§ Goal:
Identify every row below that contains the word "Star" and copy each of those rows in full. Case matters, so count only matches with the same capitalization.

[Dataset items]
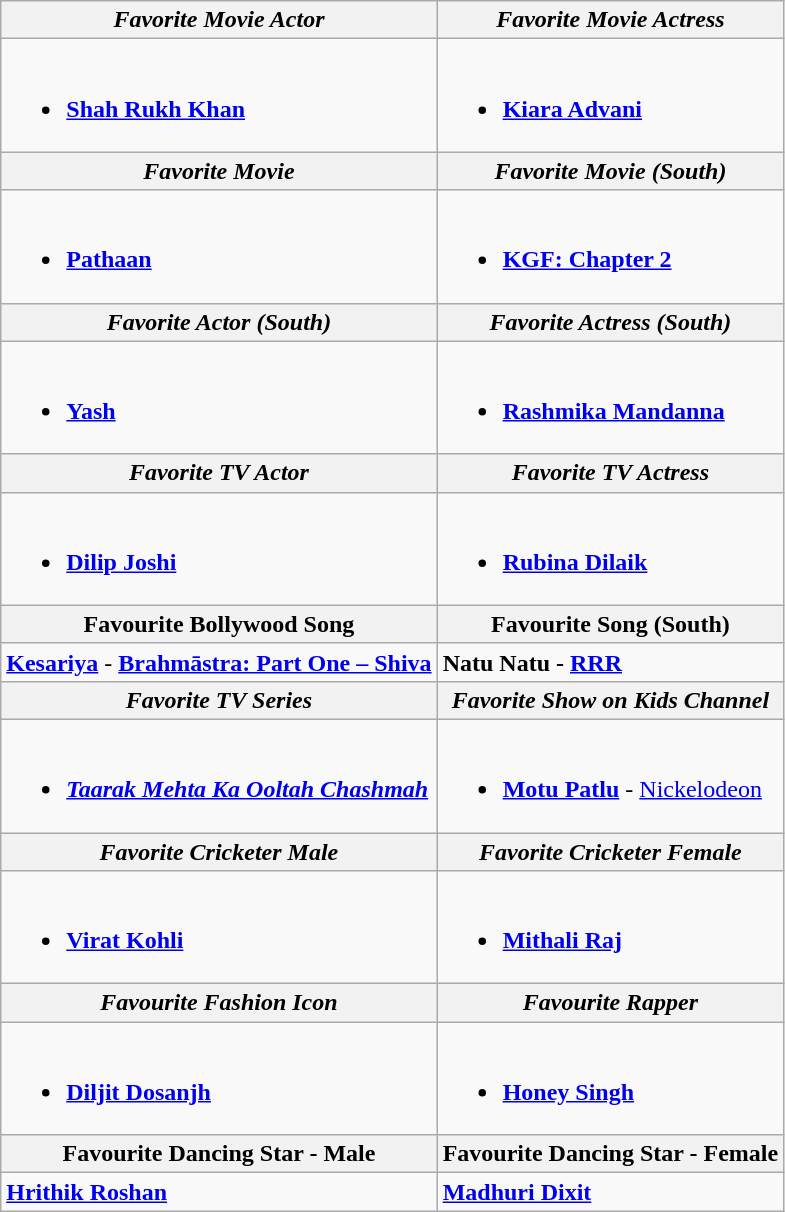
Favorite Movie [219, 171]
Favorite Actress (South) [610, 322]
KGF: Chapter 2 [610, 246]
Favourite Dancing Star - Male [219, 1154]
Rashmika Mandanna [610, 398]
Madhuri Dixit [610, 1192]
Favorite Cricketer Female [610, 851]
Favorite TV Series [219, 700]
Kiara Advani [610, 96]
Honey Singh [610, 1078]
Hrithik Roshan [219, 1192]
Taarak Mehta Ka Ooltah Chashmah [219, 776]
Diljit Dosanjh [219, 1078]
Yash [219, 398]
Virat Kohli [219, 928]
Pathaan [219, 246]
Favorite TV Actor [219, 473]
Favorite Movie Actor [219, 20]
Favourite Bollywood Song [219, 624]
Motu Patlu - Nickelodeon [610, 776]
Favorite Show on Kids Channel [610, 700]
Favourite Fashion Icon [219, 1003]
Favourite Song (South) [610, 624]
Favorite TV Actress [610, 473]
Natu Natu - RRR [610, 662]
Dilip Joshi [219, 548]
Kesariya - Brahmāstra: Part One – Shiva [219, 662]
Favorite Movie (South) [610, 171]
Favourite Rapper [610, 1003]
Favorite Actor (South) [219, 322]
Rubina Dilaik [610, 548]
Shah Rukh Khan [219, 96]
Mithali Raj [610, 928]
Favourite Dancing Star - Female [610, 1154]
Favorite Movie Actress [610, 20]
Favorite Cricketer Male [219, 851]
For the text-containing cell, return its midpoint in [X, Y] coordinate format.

§ Correct output:
Favourite Dancing Star - Male [219, 1154]
Favourite Dancing Star - Female [610, 1154]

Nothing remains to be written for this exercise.